_Supplied data_
"""

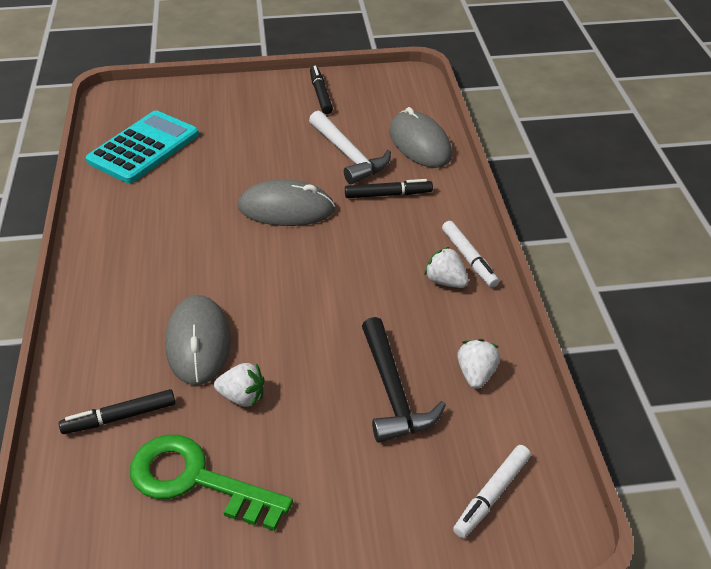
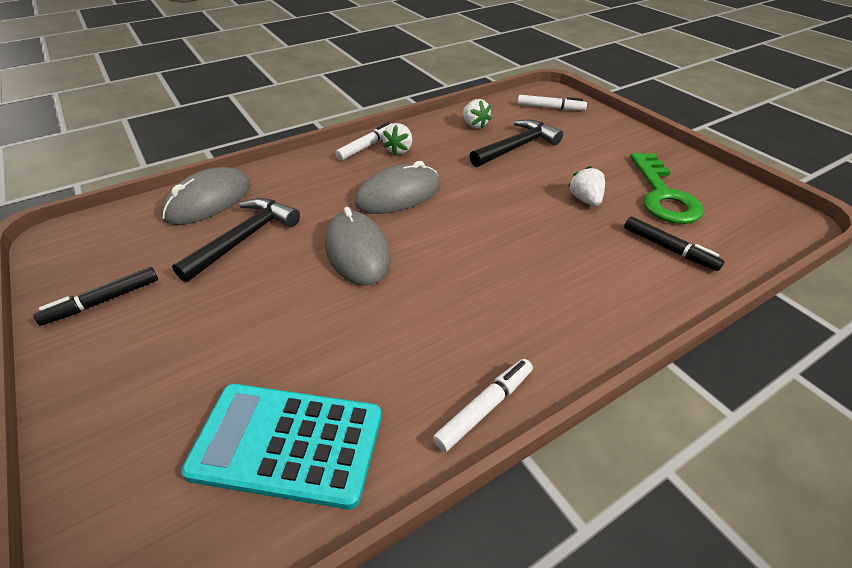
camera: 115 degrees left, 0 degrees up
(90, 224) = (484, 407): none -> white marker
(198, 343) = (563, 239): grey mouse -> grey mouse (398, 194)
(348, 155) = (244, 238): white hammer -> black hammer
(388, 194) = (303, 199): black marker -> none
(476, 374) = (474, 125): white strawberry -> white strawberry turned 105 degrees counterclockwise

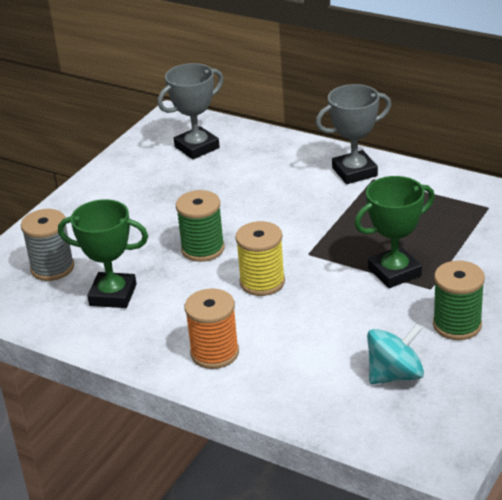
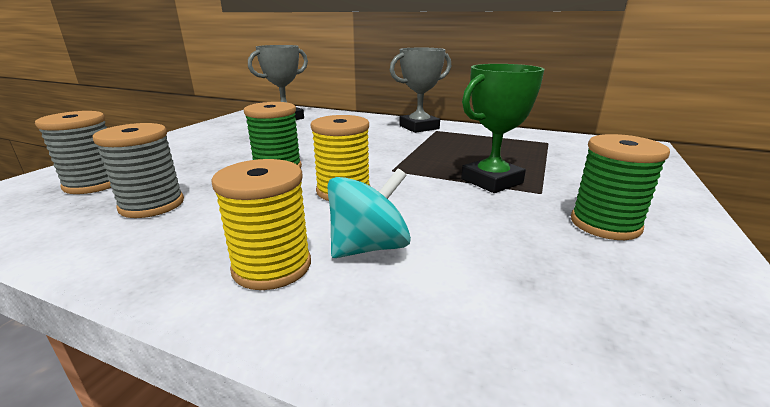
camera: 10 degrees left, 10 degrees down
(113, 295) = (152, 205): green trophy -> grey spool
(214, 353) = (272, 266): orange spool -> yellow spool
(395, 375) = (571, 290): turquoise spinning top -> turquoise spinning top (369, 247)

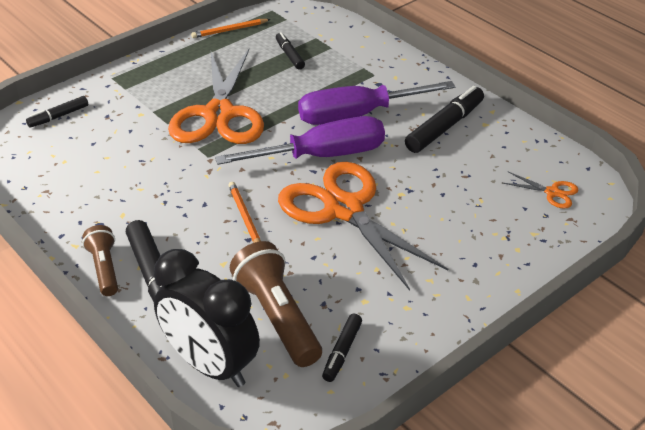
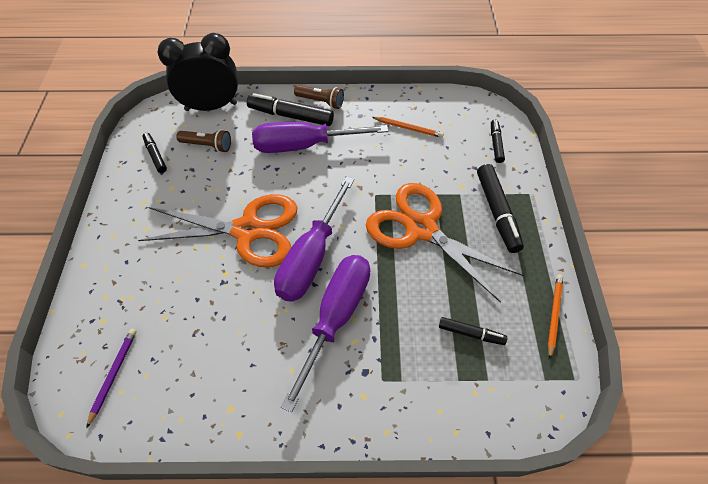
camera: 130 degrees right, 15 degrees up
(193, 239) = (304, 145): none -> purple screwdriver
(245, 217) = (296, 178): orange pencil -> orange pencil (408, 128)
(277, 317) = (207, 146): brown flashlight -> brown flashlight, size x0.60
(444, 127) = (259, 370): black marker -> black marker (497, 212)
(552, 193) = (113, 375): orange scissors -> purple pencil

"""

For this answer, return word for word the lines from the first line of the records through the line containing "camera: 10 degrees left, 10 degrees down". Omit the pictures.

_Task answer_
camera: 115 degrees left, 0 degrees up
(90, 224) = (484, 407): none -> white marker
(198, 343) = (563, 239): grey mouse -> grey mouse (398, 194)
(348, 155) = (244, 238): white hammer -> black hammer
(388, 194) = (303, 199): black marker -> none
(476, 374) = (474, 125): white strawberry -> white strawberry turned 105 degrees counterclockwise

camera: 10 degrees left, 10 degrees down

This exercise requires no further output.